Task to carry out —
Every line of the listing below should be written out exactly, minus its images.
Segment Open
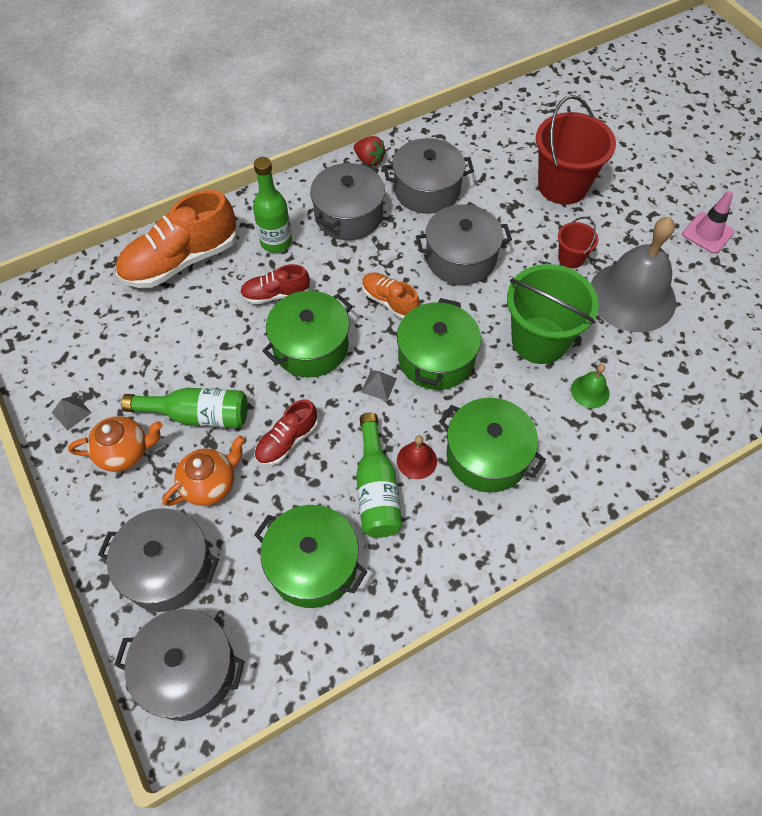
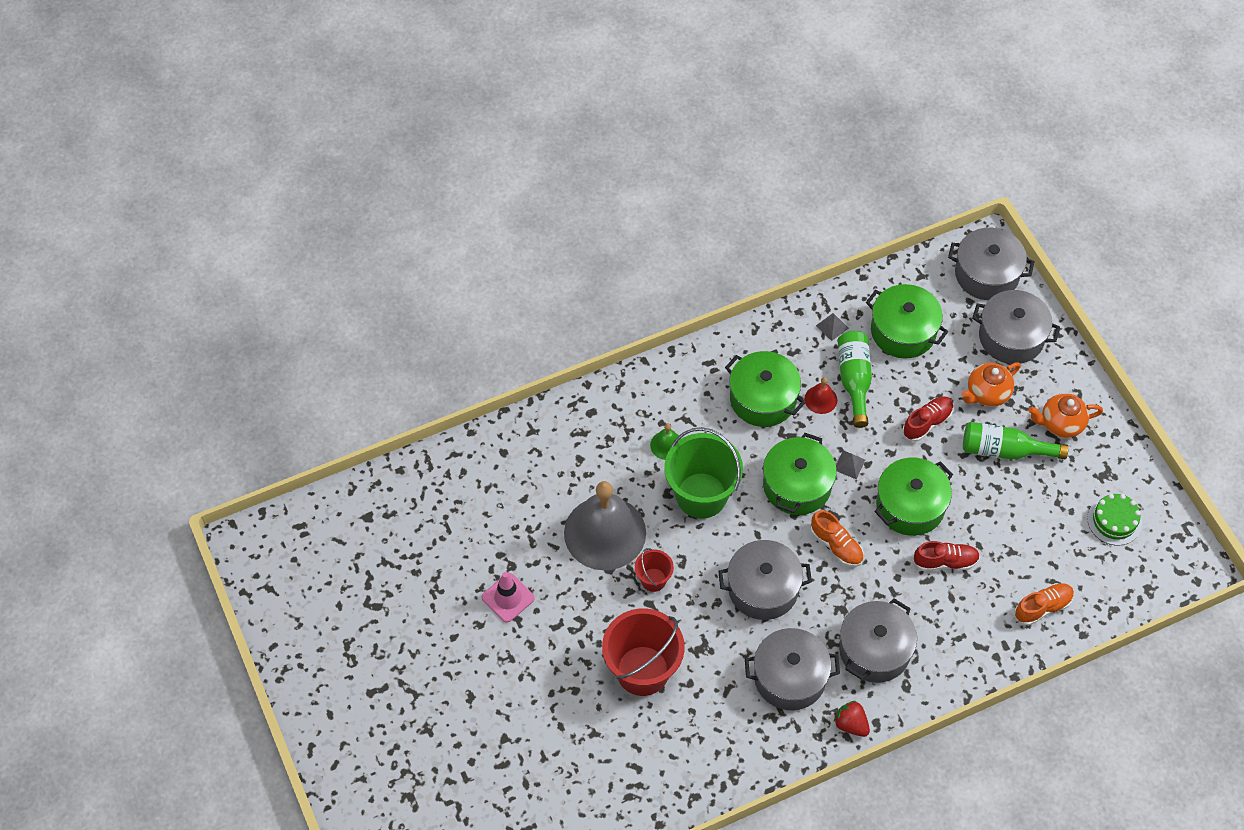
camera: 175 degrees left, 0 degrees up
(71, 412) = (1113, 461): grey pyramid -> grey pyramid (832, 326)
(87, 347) = (1114, 521): none -> green cake
(181, 261) = (1042, 607): orange shoe -> orange shoe, size x0.53
(276, 242) = (949, 622): green bottle -> none

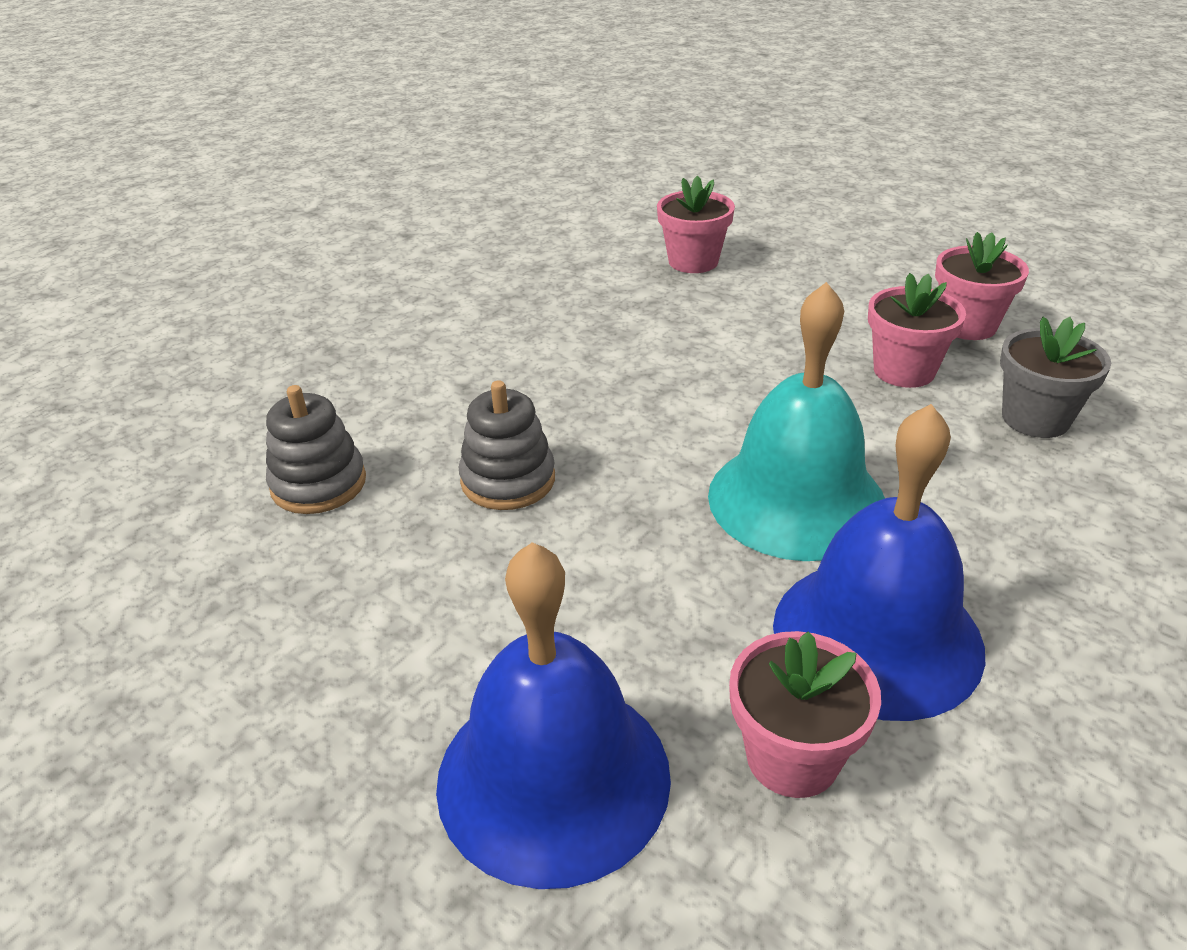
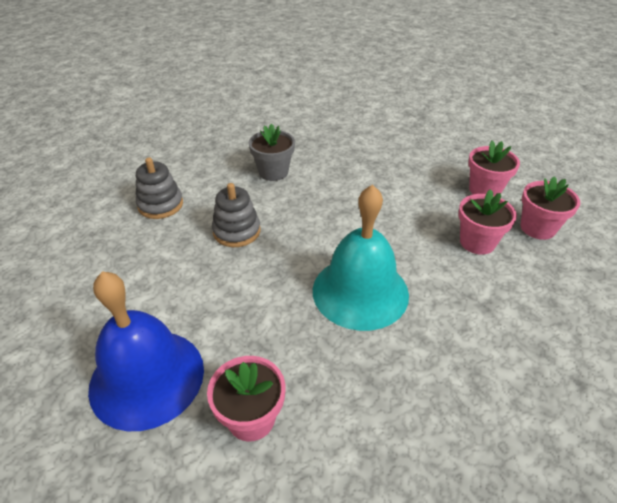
camera: 25 degrees right, 5 degrees up
(693, 261) = (414, 146): pink flower pot -> pink flower pot (484, 190)
(877, 636) = (340, 378): blue bell -> none
(1035, 418) = (530, 296): grey flower pot -> grey flower pot (273, 172)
Segment Closed
Exercise output —
camera: 175 degrees left, 0 degrees up
(71, 412) = (1113, 461): grey pyramid -> grey pyramid (832, 326)
(87, 347) = (1114, 521): none -> green cake
(181, 261) = (1042, 607): orange shoe -> orange shoe, size x0.53
(276, 242) = (949, 622): green bottle -> none

camera: 25 degrees right, 5 degrees up
(693, 261) = (414, 146): pink flower pot -> pink flower pot (484, 190)
(877, 636) = (340, 378): blue bell -> none
(1035, 418) = (530, 296): grey flower pot -> grey flower pot (273, 172)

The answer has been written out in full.